Every line from the one with "none -> grey brick A8:B8 level 2" to the final line of the records should be printed exactly as it is, with pictures left out.

[Scene image comparisons]
^^^^^^^^
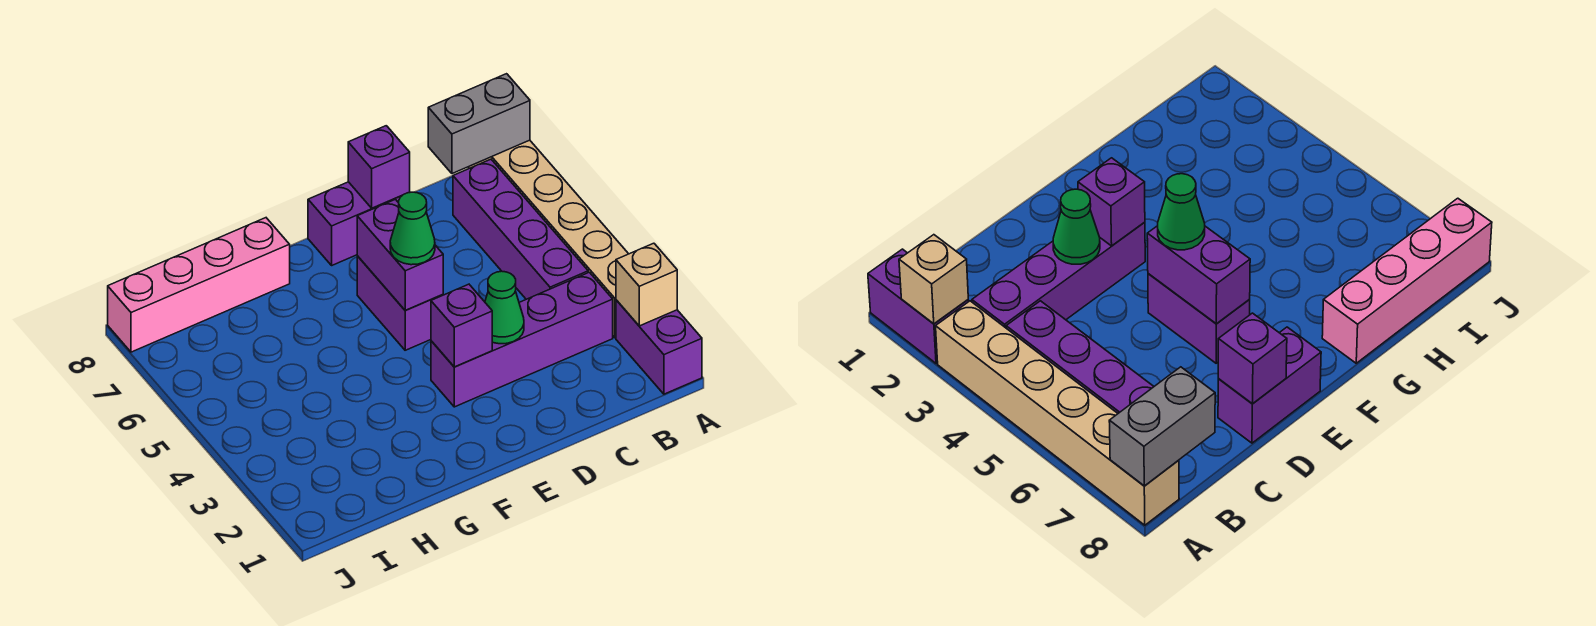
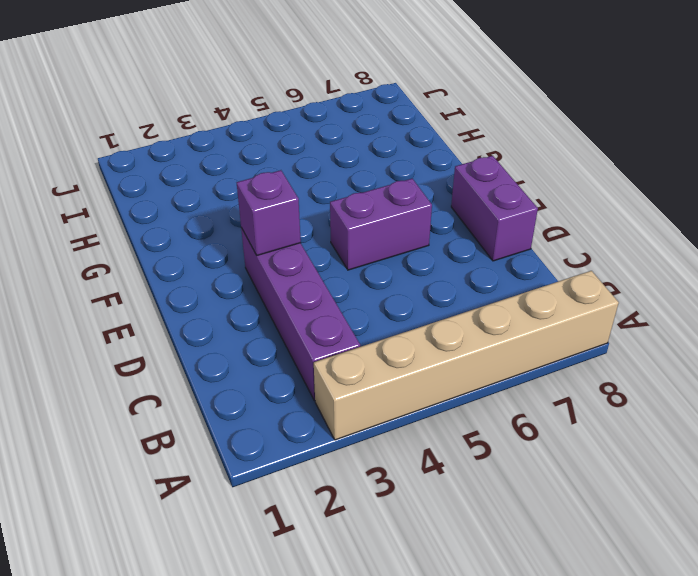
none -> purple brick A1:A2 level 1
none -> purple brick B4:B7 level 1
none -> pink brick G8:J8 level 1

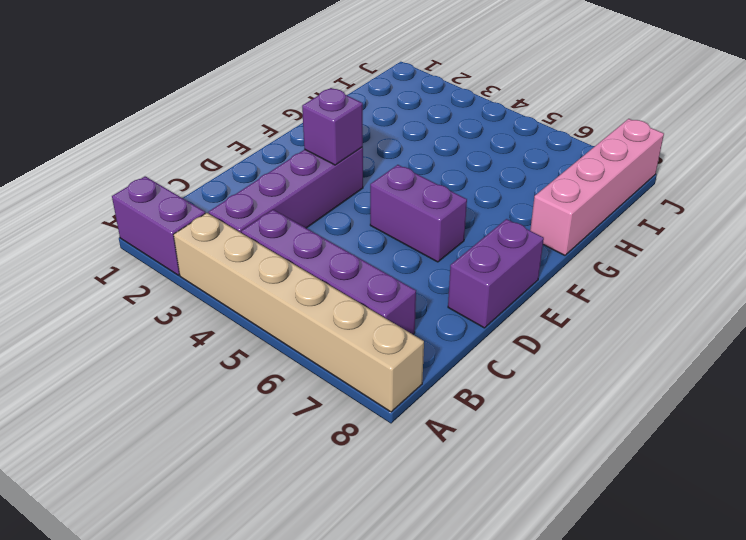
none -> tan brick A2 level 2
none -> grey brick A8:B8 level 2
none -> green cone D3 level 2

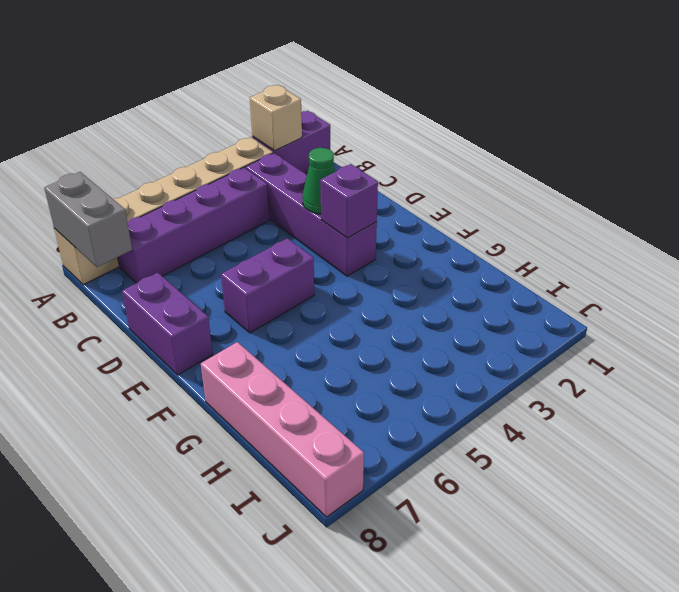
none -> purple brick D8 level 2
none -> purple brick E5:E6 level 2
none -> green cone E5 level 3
^^^^^^^^
■ TASK SOLUTION:
none -> grey brick A8:B8 level 2
none -> green cone D3 level 2

none -> purple brick D8 level 2
none -> purple brick E5:E6 level 2
none -> green cone E5 level 3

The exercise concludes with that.